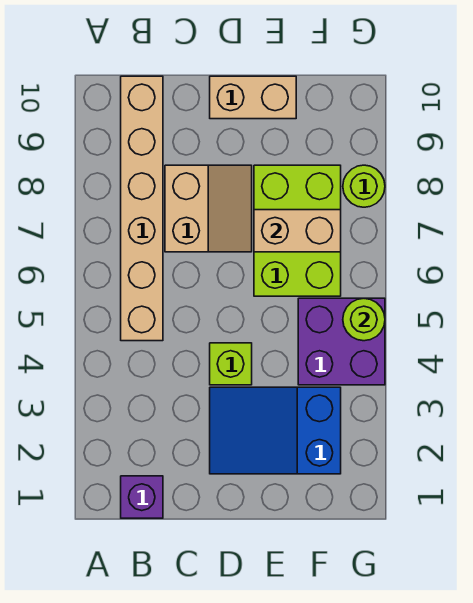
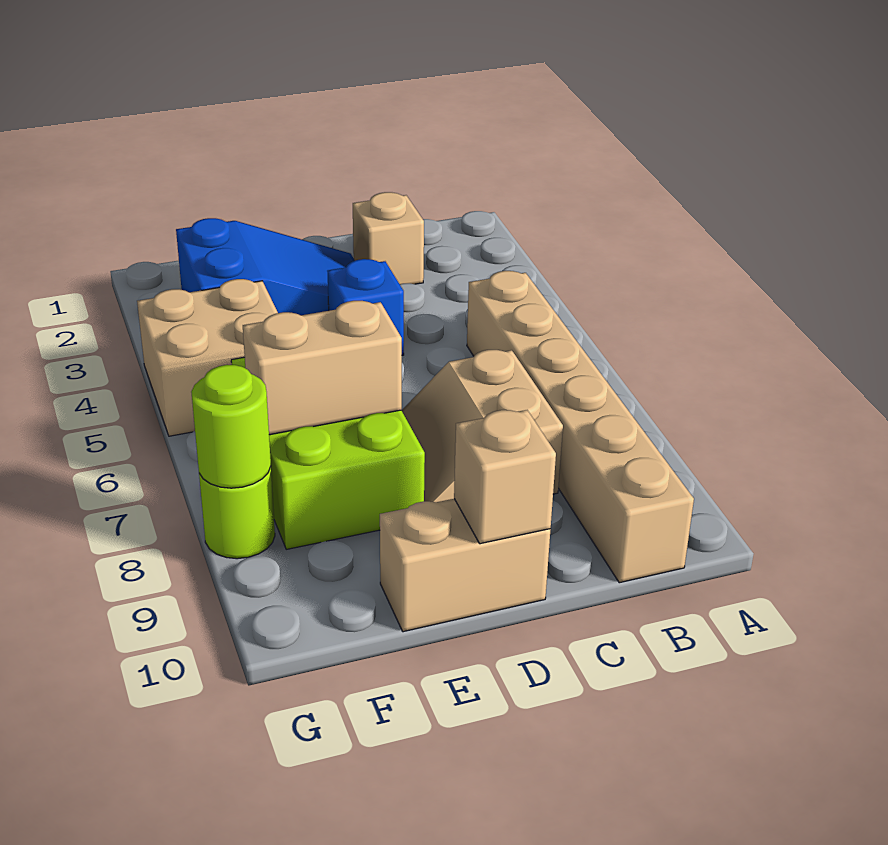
purple brick B1 level 1 -> none
none -> tan brick C2 level 1
lime brick D4 level 1 -> blue brick D4 level 1
none -> tan brick D10 level 2
purple brick F4:G5 level 1 -> tan brick F4:G5 level 1
lime round brick G5 level 2 -> lime round brick G8 level 2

____________________

▶ [Work order]: Quote each entry above verbatim and drop the pictures.

▶ [Answer for this exercise]:
purple brick B1 level 1 -> none
none -> tan brick C2 level 1
lime brick D4 level 1 -> blue brick D4 level 1
none -> tan brick D10 level 2
purple brick F4:G5 level 1 -> tan brick F4:G5 level 1
lime round brick G5 level 2 -> lime round brick G8 level 2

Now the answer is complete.